Task prompt: Give back each line of the data exactly as it reads, minus the pictures.

Information supplied:
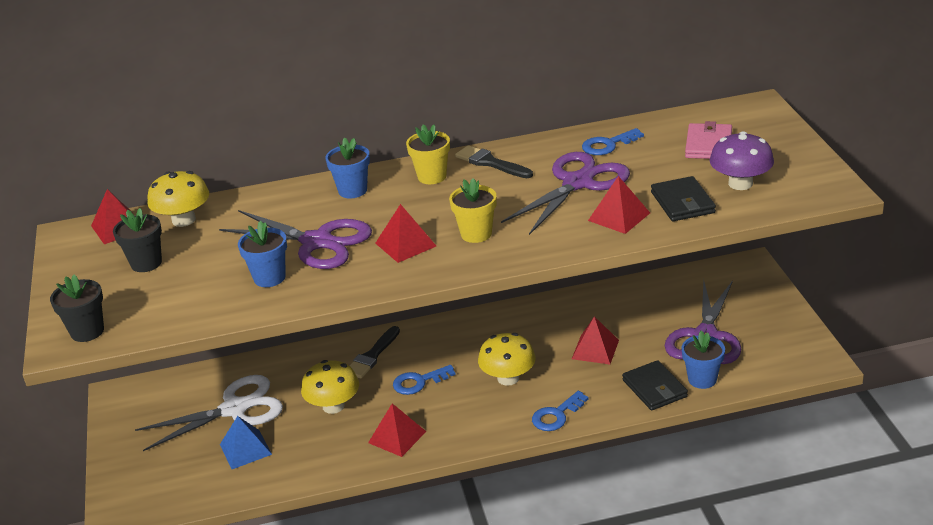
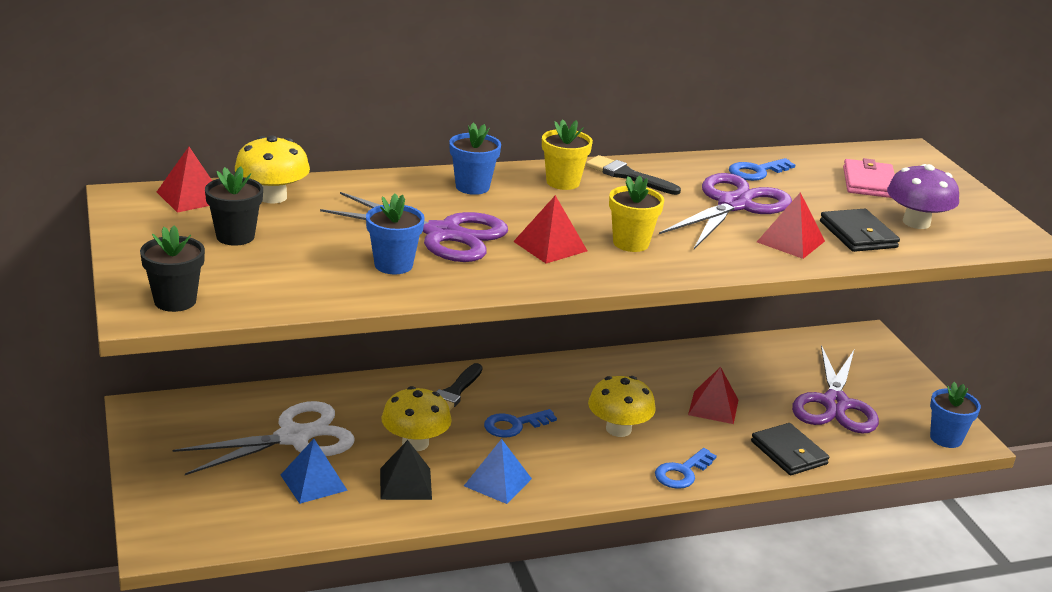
camera: 10 degrees left, 5 degrees down
red pyramid [368,403,426,457] -> blue pyramid [464,439,532,504]
blue flower pot [682,331,725,389] -> blue flower pot moved to [930,382,981,448]
none -> black pyramid [380,440,432,500]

Reply:
camera: 10 degrees left, 5 degrees down
red pyramid [368,403,426,457] -> blue pyramid [464,439,532,504]
blue flower pot [682,331,725,389] -> blue flower pot moved to [930,382,981,448]
none -> black pyramid [380,440,432,500]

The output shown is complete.